Instructions for the task:
Exclude the pictures, then quote exactly the lines from the one holding "purple square: rotated 30 degrees clockwise" through the last line of the records.

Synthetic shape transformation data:

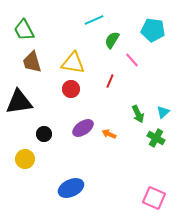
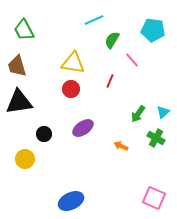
brown trapezoid: moved 15 px left, 4 px down
green arrow: rotated 60 degrees clockwise
orange arrow: moved 12 px right, 12 px down
blue ellipse: moved 13 px down
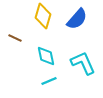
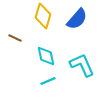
cyan L-shape: moved 1 px left, 2 px down
cyan line: moved 1 px left
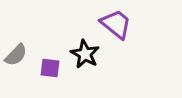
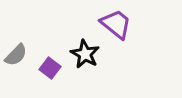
purple square: rotated 30 degrees clockwise
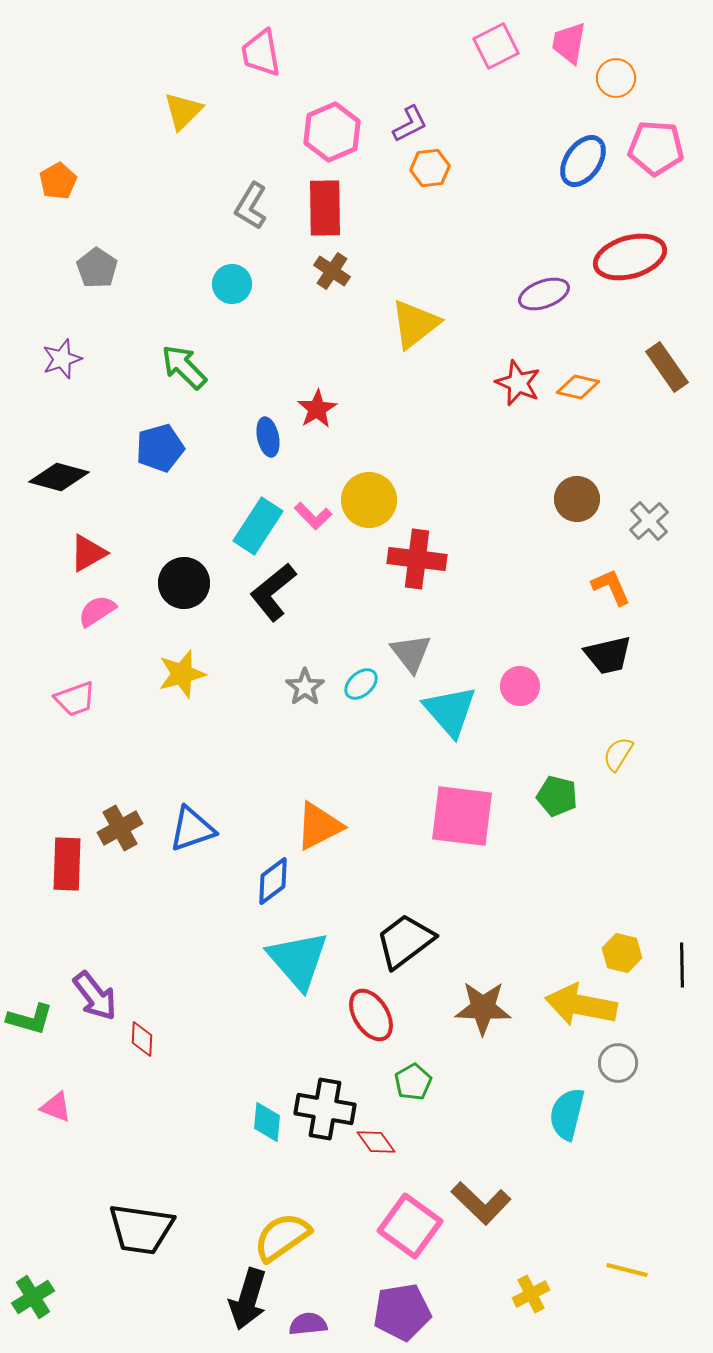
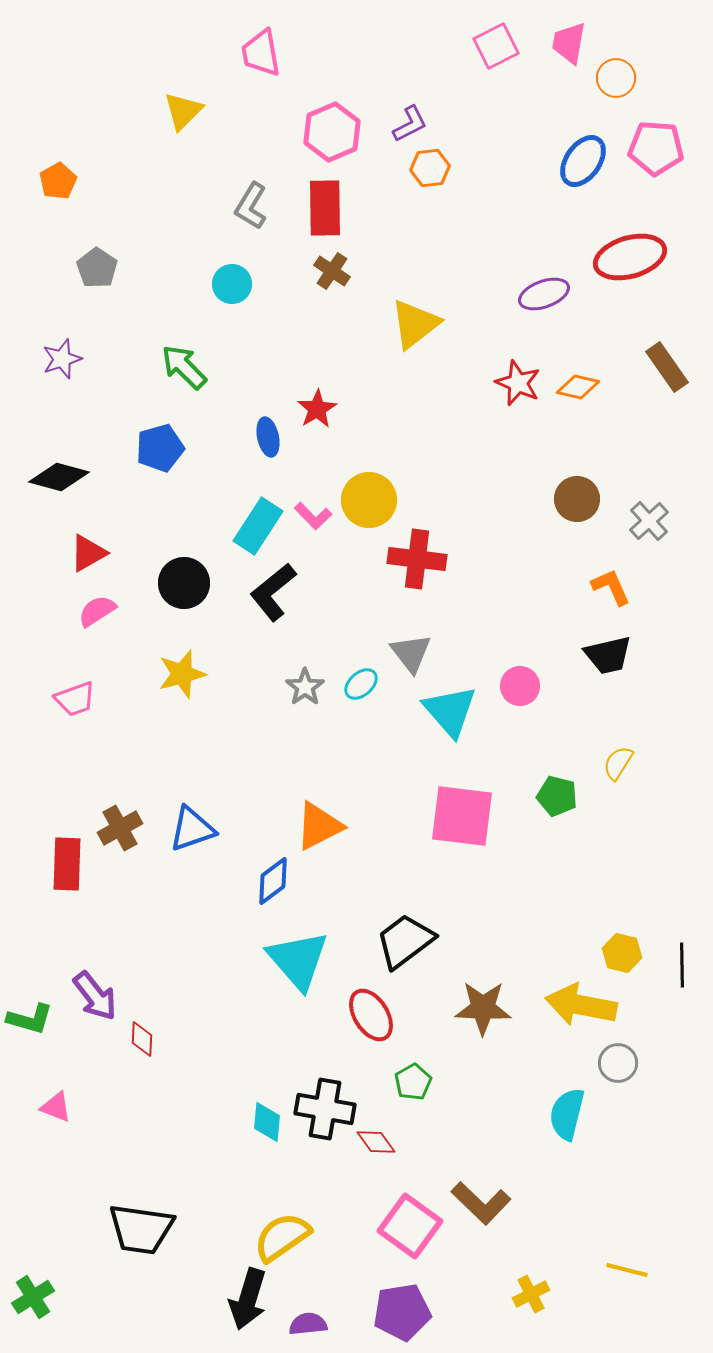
yellow semicircle at (618, 754): moved 9 px down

Finished task:
purple square: rotated 30 degrees clockwise
yellow semicircle at (618, 754): moved 9 px down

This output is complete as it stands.